_TASK BRIEF_. Your response should consist of every line below, reproduced without alteration.

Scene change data
==================================================

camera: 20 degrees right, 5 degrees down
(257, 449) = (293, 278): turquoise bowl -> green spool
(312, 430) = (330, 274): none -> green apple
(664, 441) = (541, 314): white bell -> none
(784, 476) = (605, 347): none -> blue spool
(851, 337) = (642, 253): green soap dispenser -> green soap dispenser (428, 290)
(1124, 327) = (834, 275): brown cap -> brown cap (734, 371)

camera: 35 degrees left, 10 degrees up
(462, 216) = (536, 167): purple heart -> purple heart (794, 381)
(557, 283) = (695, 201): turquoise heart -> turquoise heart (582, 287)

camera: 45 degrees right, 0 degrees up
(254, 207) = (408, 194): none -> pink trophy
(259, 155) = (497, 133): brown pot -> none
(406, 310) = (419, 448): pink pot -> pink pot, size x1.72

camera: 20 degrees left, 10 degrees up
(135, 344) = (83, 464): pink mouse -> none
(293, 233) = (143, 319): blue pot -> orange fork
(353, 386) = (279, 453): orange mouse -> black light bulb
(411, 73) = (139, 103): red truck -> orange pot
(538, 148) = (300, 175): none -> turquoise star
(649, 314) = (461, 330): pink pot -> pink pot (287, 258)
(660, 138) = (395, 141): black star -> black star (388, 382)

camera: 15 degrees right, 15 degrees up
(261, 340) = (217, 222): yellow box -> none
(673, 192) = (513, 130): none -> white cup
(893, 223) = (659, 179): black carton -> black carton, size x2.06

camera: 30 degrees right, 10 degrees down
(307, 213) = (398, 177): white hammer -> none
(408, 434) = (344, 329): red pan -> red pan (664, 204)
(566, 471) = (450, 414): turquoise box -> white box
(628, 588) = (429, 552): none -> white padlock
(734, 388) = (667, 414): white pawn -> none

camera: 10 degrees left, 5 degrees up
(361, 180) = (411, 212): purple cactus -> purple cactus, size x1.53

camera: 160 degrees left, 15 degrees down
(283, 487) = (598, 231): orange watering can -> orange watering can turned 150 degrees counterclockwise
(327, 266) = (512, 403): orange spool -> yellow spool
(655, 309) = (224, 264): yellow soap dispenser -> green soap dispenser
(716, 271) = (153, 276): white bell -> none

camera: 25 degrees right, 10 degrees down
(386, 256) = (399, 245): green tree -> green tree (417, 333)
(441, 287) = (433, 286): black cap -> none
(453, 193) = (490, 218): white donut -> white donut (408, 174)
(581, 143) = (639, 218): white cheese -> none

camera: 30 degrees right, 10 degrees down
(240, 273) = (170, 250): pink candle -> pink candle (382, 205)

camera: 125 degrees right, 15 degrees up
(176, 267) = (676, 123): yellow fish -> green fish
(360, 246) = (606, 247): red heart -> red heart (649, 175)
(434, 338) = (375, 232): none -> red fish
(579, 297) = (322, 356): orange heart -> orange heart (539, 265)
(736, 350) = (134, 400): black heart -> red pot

==================================================

_OUTPUT FOR THIS TASK_.
camera: 20 degrees right, 5 degrees down
(257, 449) = (293, 278): turquoise bowl -> green spool
(312, 430) = (330, 274): none -> green apple
(664, 441) = (541, 314): white bell -> none
(784, 476) = (605, 347): none -> blue spool
(851, 337) = (642, 253): green soap dispenser -> green soap dispenser (428, 290)
(1124, 327) = (834, 275): brown cap -> brown cap (734, 371)

camera: 35 degrees left, 10 degrees up
(462, 216) = (536, 167): purple heart -> purple heart (794, 381)
(557, 283) = (695, 201): turquoise heart -> turquoise heart (582, 287)

camera: 45 degrees right, 0 degrees up
(254, 207) = (408, 194): none -> pink trophy
(259, 155) = (497, 133): brown pot -> none
(406, 310) = (419, 448): pink pot -> pink pot, size x1.72

camera: 20 degrees left, 10 degrees up
(135, 344) = (83, 464): pink mouse -> none
(293, 233) = (143, 319): blue pot -> orange fork
(353, 386) = (279, 453): orange mouse -> black light bulb
(411, 73) = (139, 103): red truck -> orange pot
(538, 148) = (300, 175): none -> turquoise star
(649, 314) = (461, 330): pink pot -> pink pot (287, 258)
(660, 138) = (395, 141): black star -> black star (388, 382)

camera: 15 degrees right, 15 degrees up
(261, 340) = (217, 222): yellow box -> none
(673, 192) = (513, 130): none -> white cup
(893, 223) = (659, 179): black carton -> black carton, size x2.06

camera: 30 degrees right, 10 degrees down
(307, 213) = (398, 177): white hammer -> none
(408, 434) = (344, 329): red pan -> red pan (664, 204)
(566, 471) = (450, 414): turquoise box -> white box
(628, 588) = (429, 552): none -> white padlock
(734, 388) = (667, 414): white pawn -> none

camera: 10 degrees left, 5 degrees up
(361, 180) = (411, 212): purple cactus -> purple cactus, size x1.53

camera: 160 degrees left, 15 degrees down
(283, 487) = (598, 231): orange watering can -> orange watering can turned 150 degrees counterclockwise
(327, 266) = (512, 403): orange spool -> yellow spool
(655, 309) = (224, 264): yellow soap dispenser -> green soap dispenser
(716, 271) = (153, 276): white bell -> none

camera: 25 degrees right, 10 degrees down
(386, 256) = (399, 245): green tree -> green tree (417, 333)
(441, 287) = (433, 286): black cap -> none
(453, 193) = (490, 218): white donut -> white donut (408, 174)
(581, 143) = (639, 218): white cheese -> none

camera: 30 degrees right, 10 degrees down
(240, 273) = (170, 250): pink candle -> pink candle (382, 205)

camera: 125 degrees right, 15 degrees up
(176, 267) = (676, 123): yellow fish -> green fish
(360, 246) = (606, 247): red heart -> red heart (649, 175)
(434, 338) = (375, 232): none -> red fish
(579, 297) = (322, 356): orange heart -> orange heart (539, 265)
(736, 350) = (134, 400): black heart -> red pot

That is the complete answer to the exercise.